*** Begin section ***

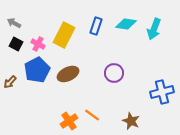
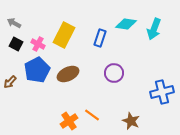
blue rectangle: moved 4 px right, 12 px down
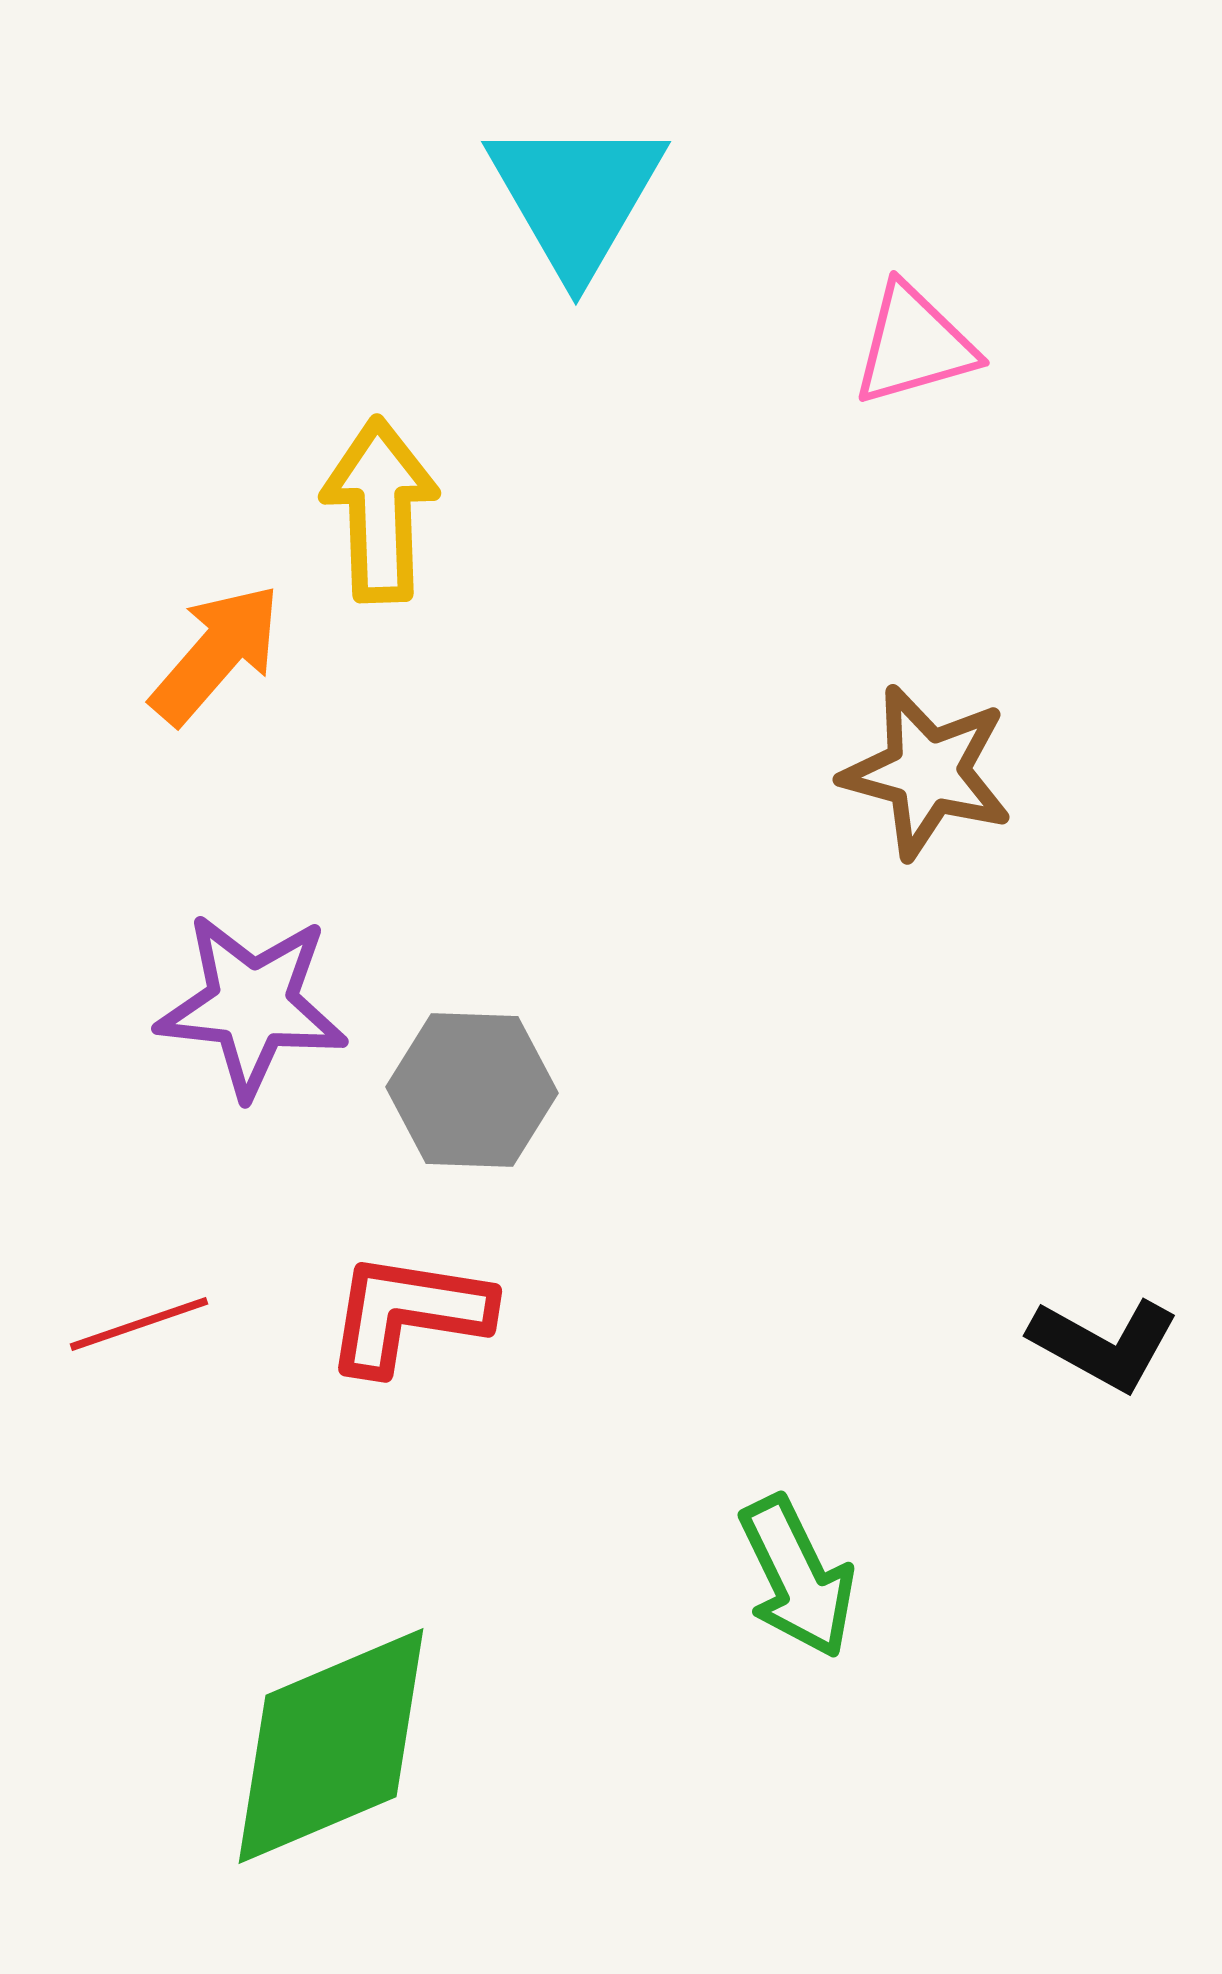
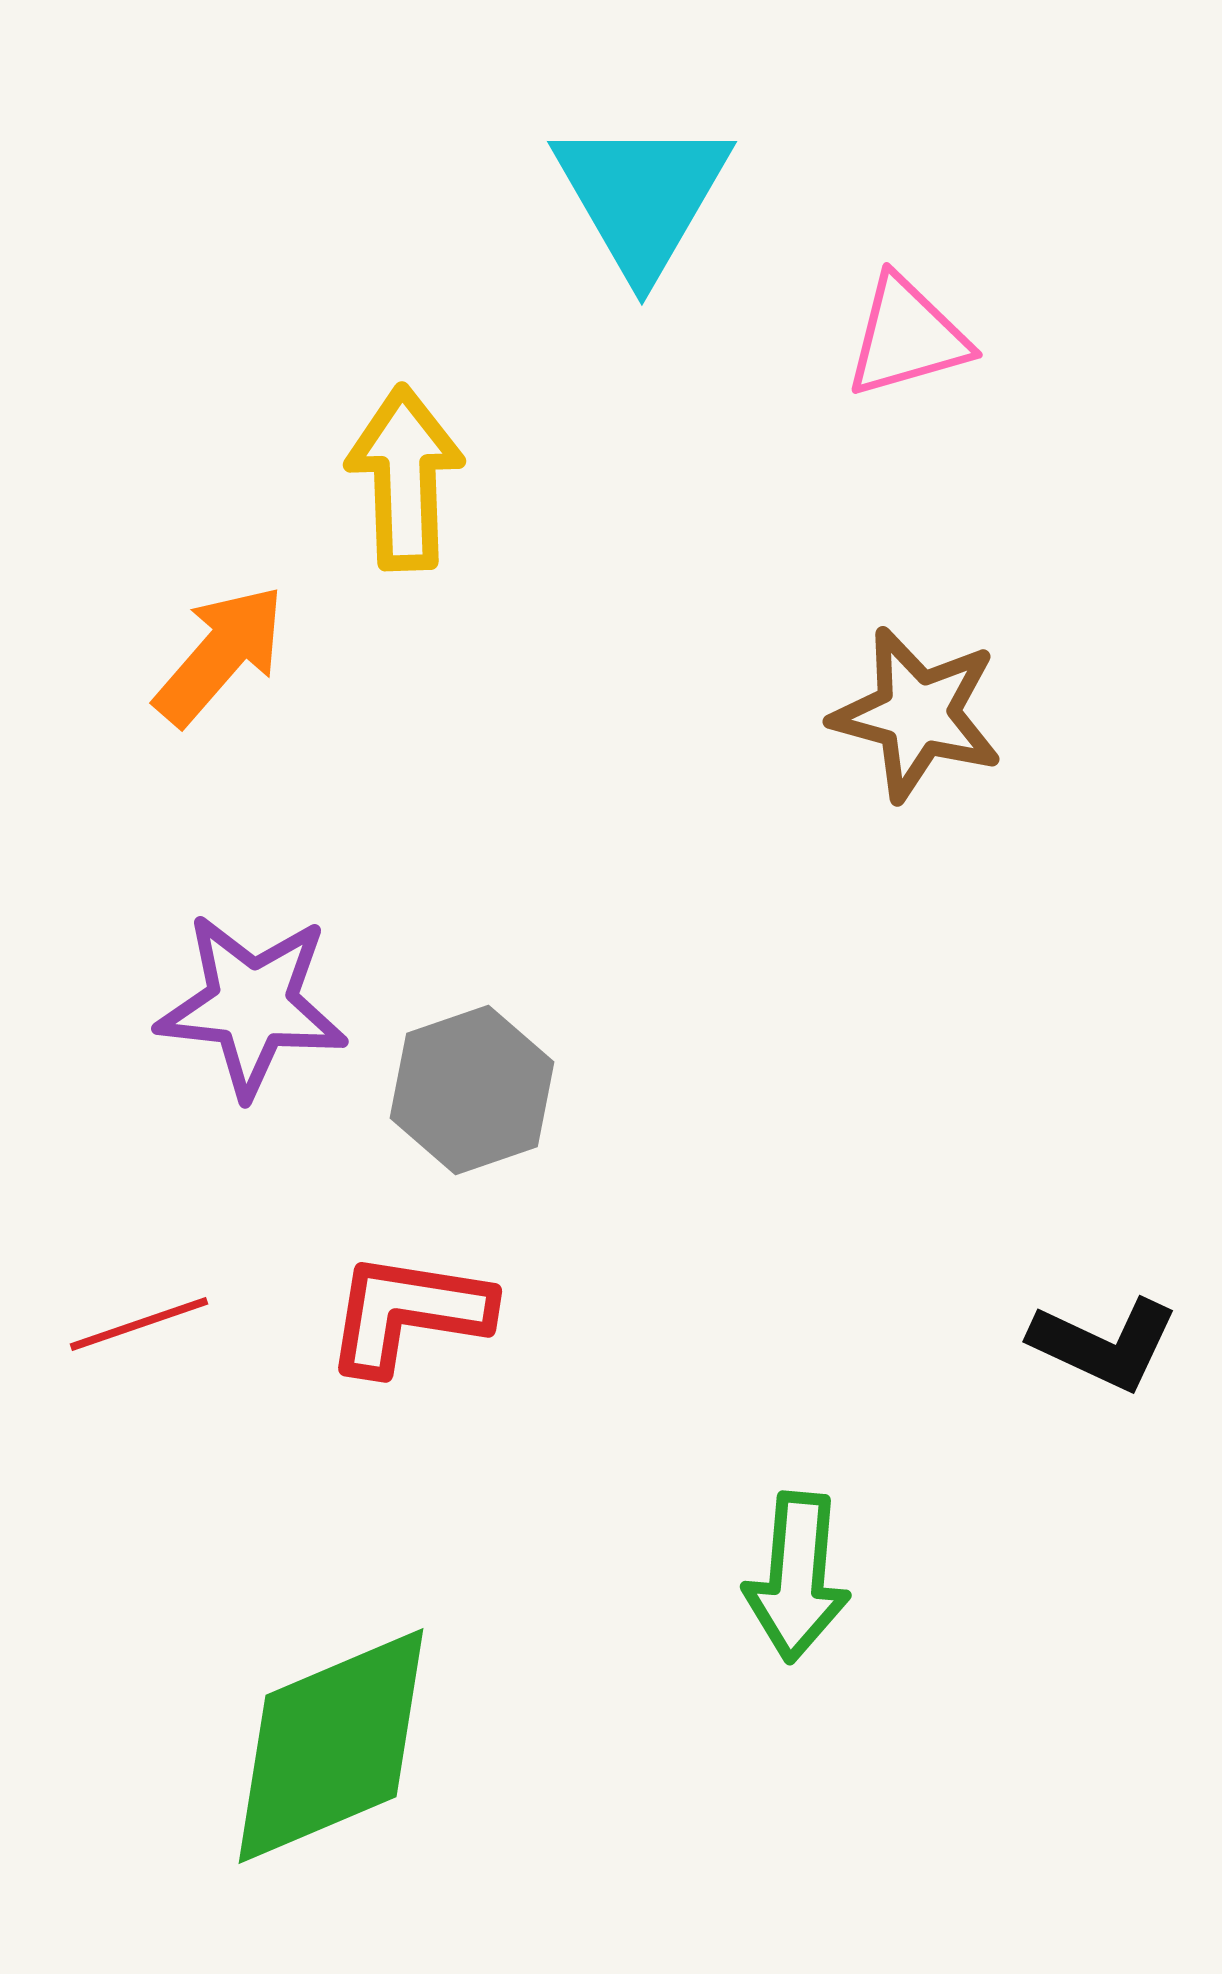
cyan triangle: moved 66 px right
pink triangle: moved 7 px left, 8 px up
yellow arrow: moved 25 px right, 32 px up
orange arrow: moved 4 px right, 1 px down
brown star: moved 10 px left, 58 px up
gray hexagon: rotated 21 degrees counterclockwise
black L-shape: rotated 4 degrees counterclockwise
green arrow: rotated 31 degrees clockwise
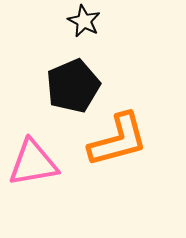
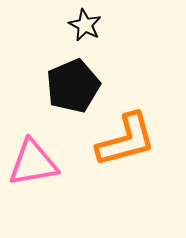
black star: moved 1 px right, 4 px down
orange L-shape: moved 8 px right
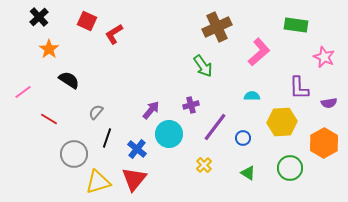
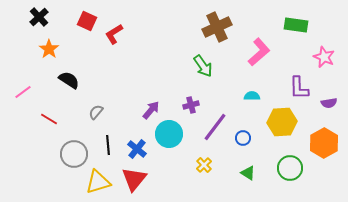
black line: moved 1 px right, 7 px down; rotated 24 degrees counterclockwise
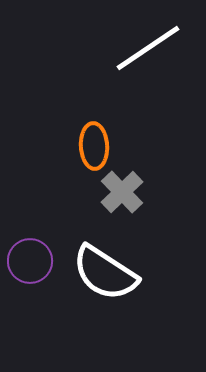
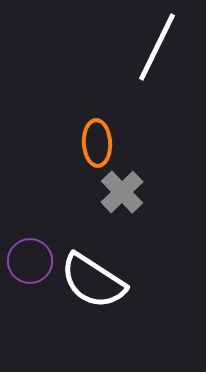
white line: moved 9 px right, 1 px up; rotated 30 degrees counterclockwise
orange ellipse: moved 3 px right, 3 px up
white semicircle: moved 12 px left, 8 px down
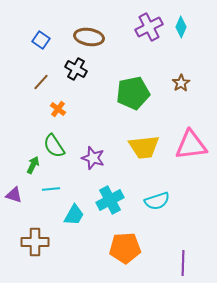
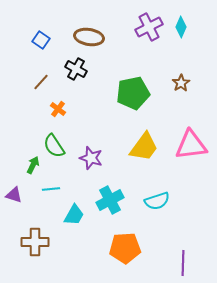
yellow trapezoid: rotated 48 degrees counterclockwise
purple star: moved 2 px left
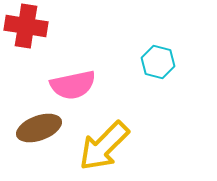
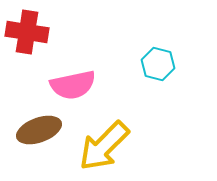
red cross: moved 1 px right, 6 px down
cyan hexagon: moved 2 px down
brown ellipse: moved 2 px down
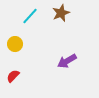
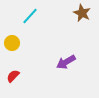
brown star: moved 21 px right; rotated 24 degrees counterclockwise
yellow circle: moved 3 px left, 1 px up
purple arrow: moved 1 px left, 1 px down
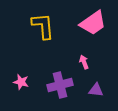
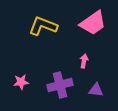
yellow L-shape: rotated 64 degrees counterclockwise
pink arrow: moved 1 px up; rotated 32 degrees clockwise
pink star: rotated 21 degrees counterclockwise
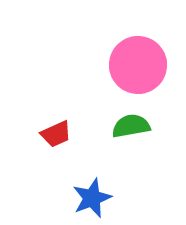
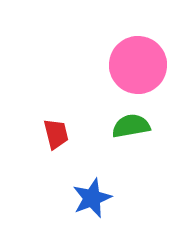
red trapezoid: rotated 80 degrees counterclockwise
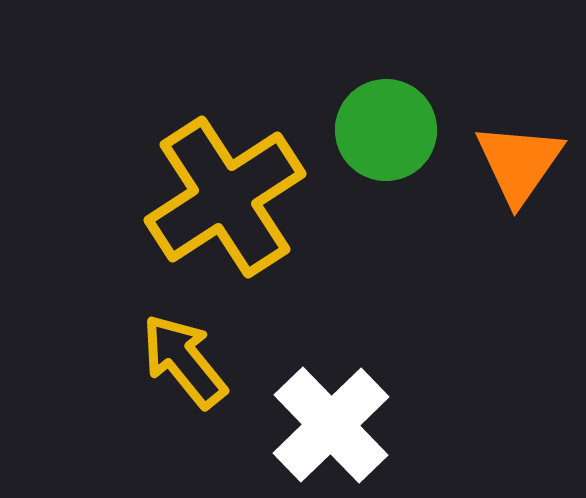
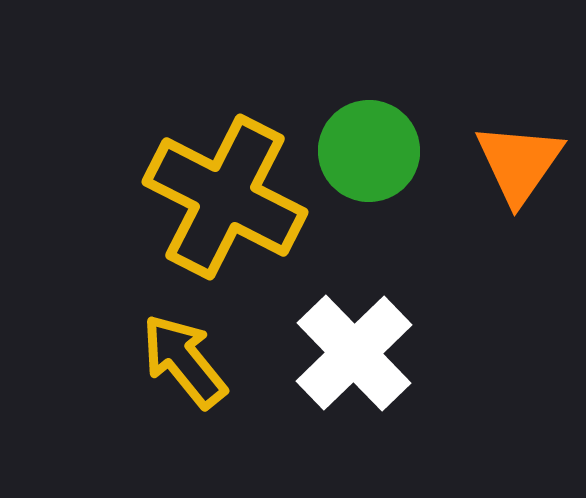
green circle: moved 17 px left, 21 px down
yellow cross: rotated 30 degrees counterclockwise
white cross: moved 23 px right, 72 px up
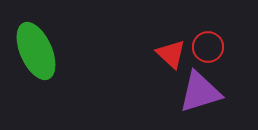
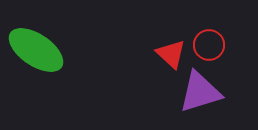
red circle: moved 1 px right, 2 px up
green ellipse: moved 1 px up; rotated 32 degrees counterclockwise
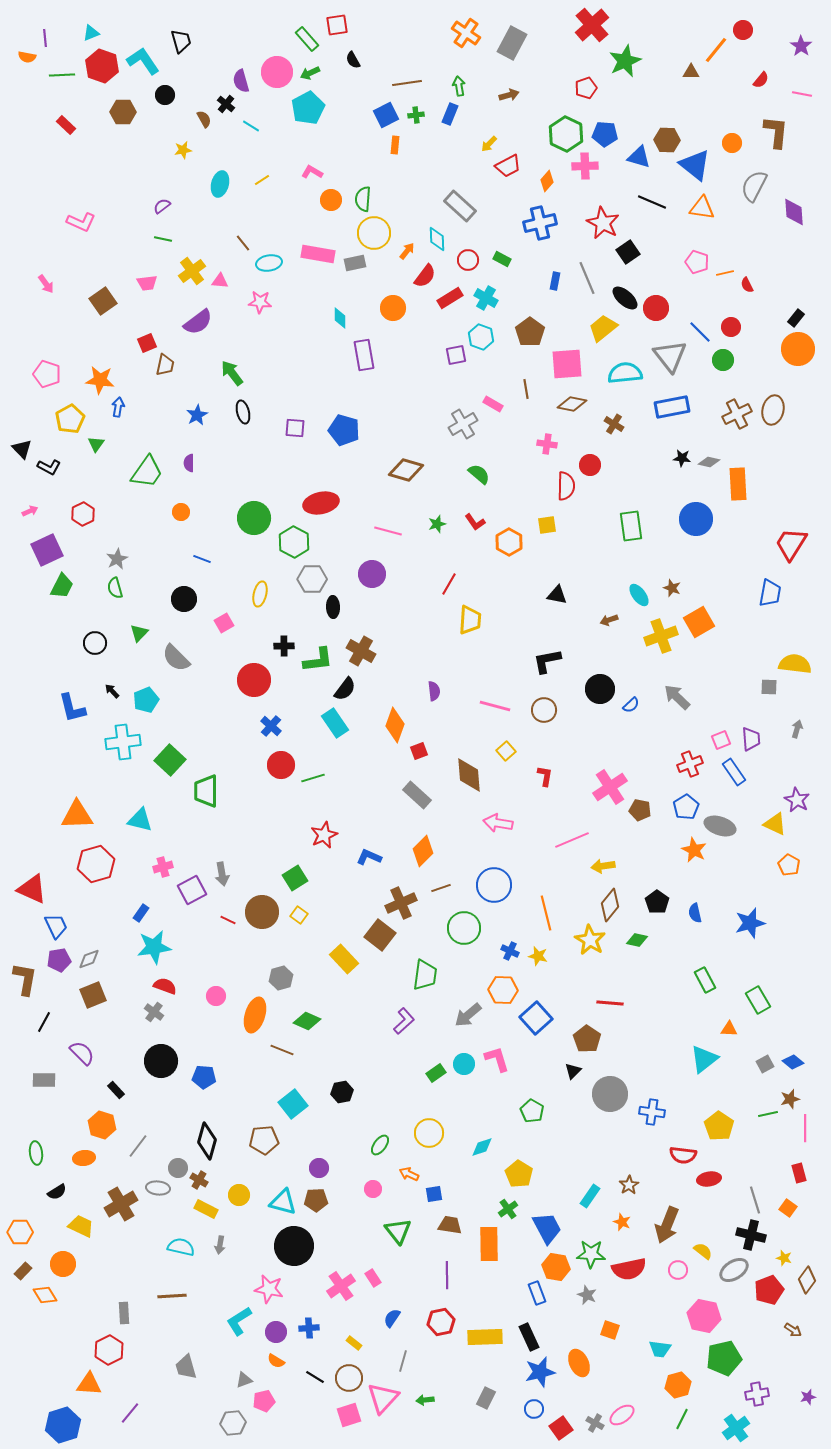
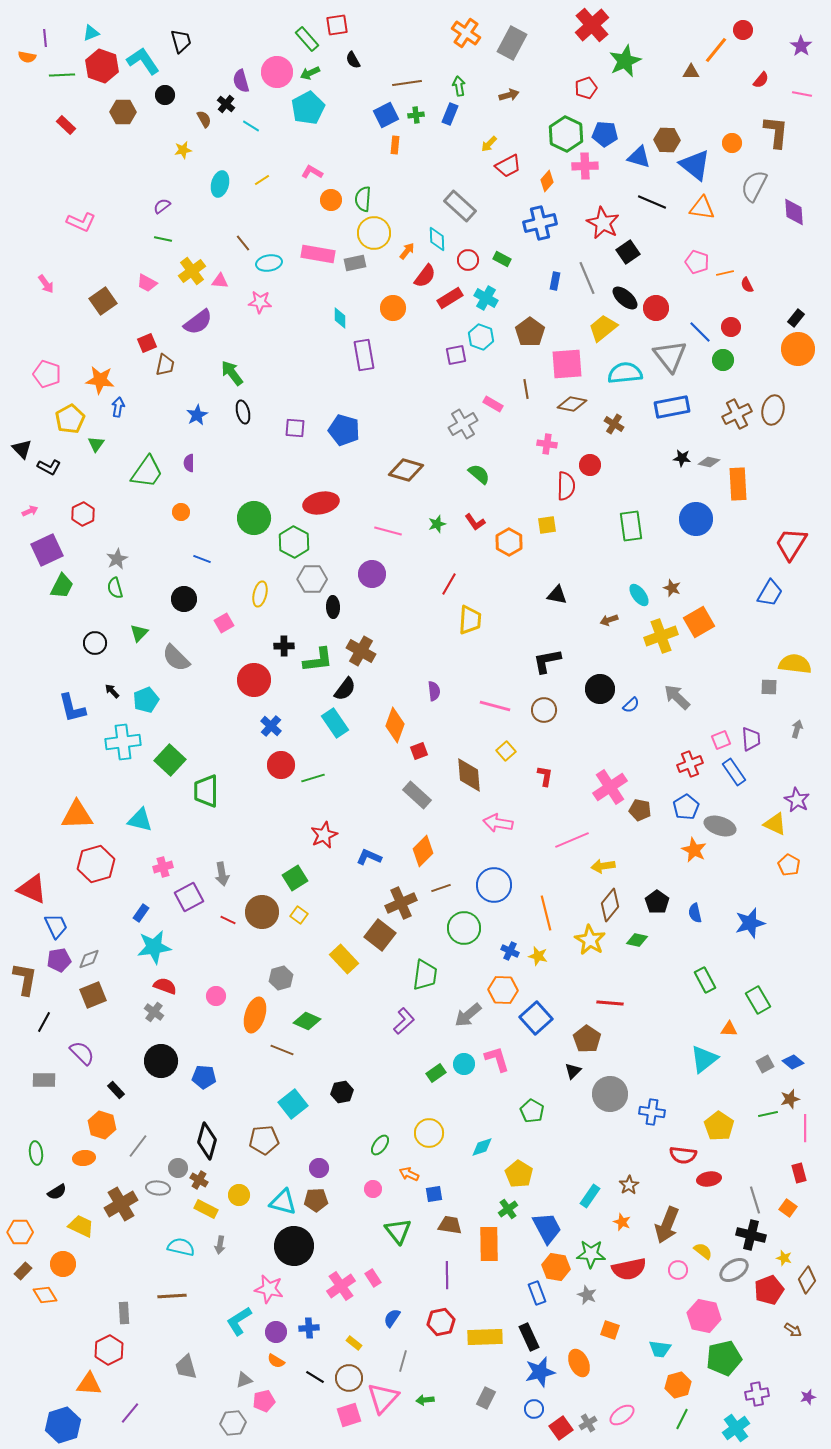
pink trapezoid at (147, 283): rotated 35 degrees clockwise
blue trapezoid at (770, 593): rotated 20 degrees clockwise
purple square at (192, 890): moved 3 px left, 7 px down
gray cross at (595, 1423): moved 7 px left; rotated 30 degrees clockwise
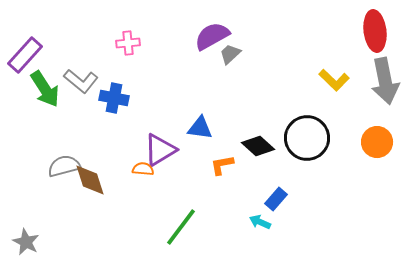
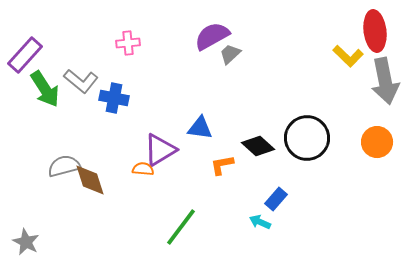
yellow L-shape: moved 14 px right, 24 px up
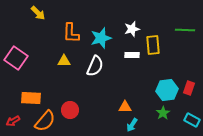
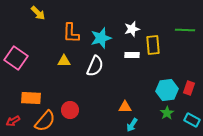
green star: moved 4 px right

*** End section ***

Set down exactly the lines from the start of the records through the line containing "green ellipse: moved", both included, and omit the pictures.

blue rectangle: moved 4 px right, 12 px down
cyan triangle: moved 66 px right
pink triangle: moved 7 px left, 8 px up
yellow arrow: moved 25 px right, 32 px up
orange arrow: moved 4 px right, 1 px down
brown star: moved 10 px left, 58 px up
gray hexagon: rotated 21 degrees counterclockwise
black L-shape: rotated 4 degrees counterclockwise
green arrow: rotated 31 degrees clockwise
black star: moved 1 px right, 4 px down
orange L-shape: moved 8 px right
black line: moved 1 px right, 7 px down; rotated 24 degrees counterclockwise
white line: moved 9 px right, 1 px up; rotated 30 degrees counterclockwise
orange ellipse: moved 3 px right, 3 px up
white semicircle: moved 12 px left, 8 px down
yellow trapezoid: rotated 48 degrees counterclockwise
purple star: moved 2 px left
red cross: moved 1 px right, 6 px down
cyan hexagon: moved 2 px down
brown ellipse: moved 2 px down
brown star: moved 21 px right; rotated 24 degrees counterclockwise
yellow circle: moved 3 px left, 1 px up
purple arrow: moved 1 px left, 1 px down
yellow L-shape: rotated 64 degrees counterclockwise
pink arrow: moved 1 px up; rotated 32 degrees clockwise
pink star: rotated 21 degrees counterclockwise
red trapezoid: rotated 80 degrees counterclockwise
green circle: moved 17 px left, 21 px down
yellow cross: rotated 30 degrees counterclockwise
white cross: moved 23 px right, 72 px up
red circle: moved 1 px right, 2 px up
green ellipse: moved 1 px up; rotated 32 degrees counterclockwise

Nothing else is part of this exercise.